§ DIRECTIONS FOR THIS TASK
After finding the line containing "yellow truck [275,347,398,480]" below, please output that line and each following one through the line containing "brown spoon [453,267,483,336]", exactly as written.

§ MATERIAL PROVIDED
========

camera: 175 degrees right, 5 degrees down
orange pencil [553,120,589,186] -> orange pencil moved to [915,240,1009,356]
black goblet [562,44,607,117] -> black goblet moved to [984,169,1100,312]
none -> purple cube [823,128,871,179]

========

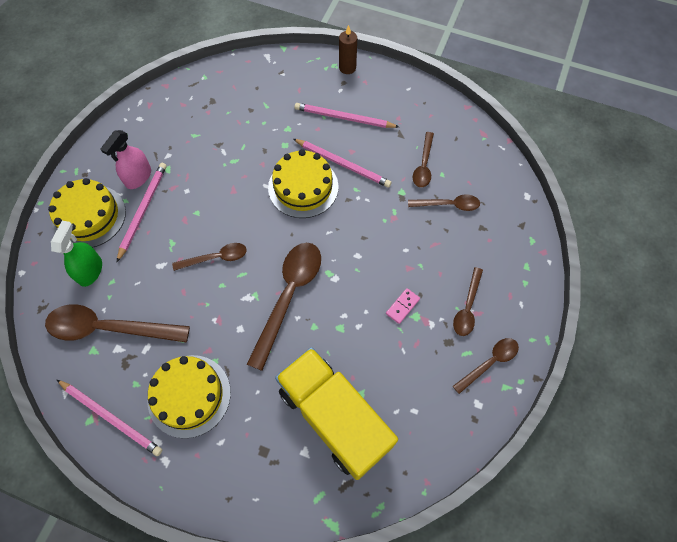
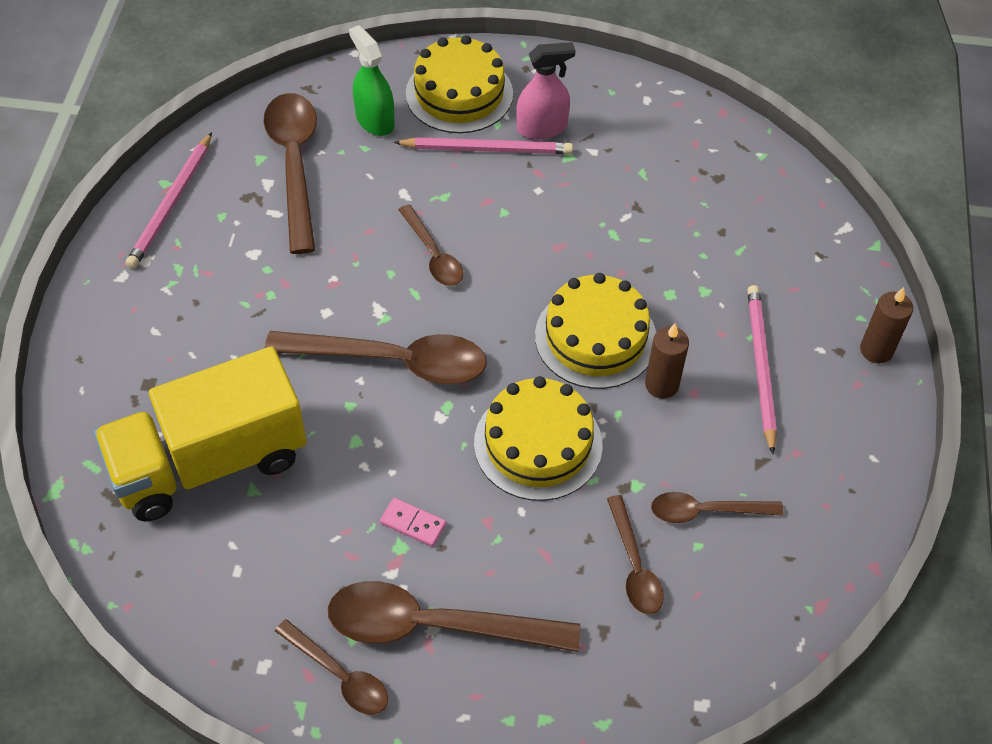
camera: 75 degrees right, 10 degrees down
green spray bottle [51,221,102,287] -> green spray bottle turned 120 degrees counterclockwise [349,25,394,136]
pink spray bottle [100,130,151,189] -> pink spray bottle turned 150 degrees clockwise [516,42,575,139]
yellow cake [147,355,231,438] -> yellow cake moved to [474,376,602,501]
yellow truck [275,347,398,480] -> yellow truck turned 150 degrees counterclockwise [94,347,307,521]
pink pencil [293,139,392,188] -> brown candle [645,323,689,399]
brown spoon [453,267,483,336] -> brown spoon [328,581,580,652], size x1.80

========

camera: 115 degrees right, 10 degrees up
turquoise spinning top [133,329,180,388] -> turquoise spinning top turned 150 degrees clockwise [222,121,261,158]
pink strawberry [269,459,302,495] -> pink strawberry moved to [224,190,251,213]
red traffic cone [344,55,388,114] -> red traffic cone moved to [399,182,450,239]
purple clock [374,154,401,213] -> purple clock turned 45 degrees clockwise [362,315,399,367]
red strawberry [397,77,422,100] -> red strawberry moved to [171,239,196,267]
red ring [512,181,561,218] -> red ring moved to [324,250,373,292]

========

§ SOLUTION
yellow truck [275,347,398,480] -> yellow truck turned 150 degrees counterclockwise [94,347,307,521]
pink pencil [293,139,392,188] -> brown candle [645,323,689,399]
brown spoon [453,267,483,336] -> brown spoon [328,581,580,652], size x1.80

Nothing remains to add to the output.